### Assigned task
All the entries that follow must be written out again exactly.

****************************************

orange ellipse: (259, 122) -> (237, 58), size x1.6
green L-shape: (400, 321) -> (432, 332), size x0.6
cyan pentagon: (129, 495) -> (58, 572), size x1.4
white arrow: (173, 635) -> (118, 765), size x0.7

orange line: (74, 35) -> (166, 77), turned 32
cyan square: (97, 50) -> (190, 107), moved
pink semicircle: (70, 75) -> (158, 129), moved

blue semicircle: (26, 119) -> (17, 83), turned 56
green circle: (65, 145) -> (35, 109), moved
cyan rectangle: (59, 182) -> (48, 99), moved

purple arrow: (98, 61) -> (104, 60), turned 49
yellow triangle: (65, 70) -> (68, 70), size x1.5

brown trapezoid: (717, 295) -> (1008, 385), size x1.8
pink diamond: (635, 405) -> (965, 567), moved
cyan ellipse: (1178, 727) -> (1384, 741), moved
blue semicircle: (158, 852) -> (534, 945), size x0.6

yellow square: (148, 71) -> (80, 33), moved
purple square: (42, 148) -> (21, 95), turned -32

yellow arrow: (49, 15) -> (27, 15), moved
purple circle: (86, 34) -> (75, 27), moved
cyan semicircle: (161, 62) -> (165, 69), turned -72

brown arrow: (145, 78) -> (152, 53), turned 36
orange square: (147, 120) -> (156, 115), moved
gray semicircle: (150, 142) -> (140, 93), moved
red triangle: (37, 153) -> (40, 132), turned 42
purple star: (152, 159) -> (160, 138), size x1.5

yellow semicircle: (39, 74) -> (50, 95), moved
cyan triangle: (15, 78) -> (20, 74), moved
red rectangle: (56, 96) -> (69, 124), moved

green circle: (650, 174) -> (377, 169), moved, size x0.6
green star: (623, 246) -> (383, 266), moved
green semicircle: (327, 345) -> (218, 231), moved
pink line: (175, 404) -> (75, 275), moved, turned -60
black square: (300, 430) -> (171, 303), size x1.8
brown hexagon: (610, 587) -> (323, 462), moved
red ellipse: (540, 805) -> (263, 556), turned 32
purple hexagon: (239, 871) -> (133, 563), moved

****************************************

### Result
orange ellipse: (259, 122) -> (237, 58), size x1.6
green L-shape: (400, 321) -> (432, 332), size x0.6
cyan pentagon: (129, 495) -> (58, 572), size x1.4
white arrow: (173, 635) -> (118, 765), size x0.7

orange line: (74, 35) -> (166, 77), turned 32
cyan square: (97, 50) -> (190, 107), moved
pink semicircle: (70, 75) -> (158, 129), moved

blue semicircle: (26, 119) -> (17, 83), turned 56
green circle: (65, 145) -> (35, 109), moved
cyan rectangle: (59, 182) -> (48, 99), moved

purple arrow: (98, 61) -> (104, 60), turned 49
yellow triangle: (65, 70) -> (68, 70), size x1.5

brown trapezoid: (717, 295) -> (1008, 385), size x1.8
pink diamond: (635, 405) -> (965, 567), moved
cyan ellipse: (1178, 727) -> (1384, 741), moved
blue semicircle: (158, 852) -> (534, 945), size x0.6

yellow square: (148, 71) -> (80, 33), moved
purple square: (42, 148) -> (21, 95), turned -32

yellow arrow: (49, 15) -> (27, 15), moved
purple circle: (86, 34) -> (75, 27), moved
cyan semicircle: (161, 62) -> (165, 69), turned -72

brown arrow: (145, 78) -> (152, 53), turned 36
orange square: (147, 120) -> (156, 115), moved
gray semicircle: (150, 142) -> (140, 93), moved
red triangle: (37, 153) -> (40, 132), turned 42
purple star: (152, 159) -> (160, 138), size x1.5

yellow semicircle: (39, 74) -> (50, 95), moved
cyan triangle: (15, 78) -> (20, 74), moved
red rectangle: (56, 96) -> (69, 124), moved

green circle: (650, 174) -> (377, 169), moved, size x0.6
green star: (623, 246) -> (383, 266), moved
green semicircle: (327, 345) -> (218, 231), moved
pink line: (175, 404) -> (75, 275), moved, turned -60
black square: (300, 430) -> (171, 303), size x1.8
brown hexagon: (610, 587) -> (323, 462), moved
red ellipse: (540, 805) -> (263, 556), turned 32
purple hexagon: (239, 871) -> (133, 563), moved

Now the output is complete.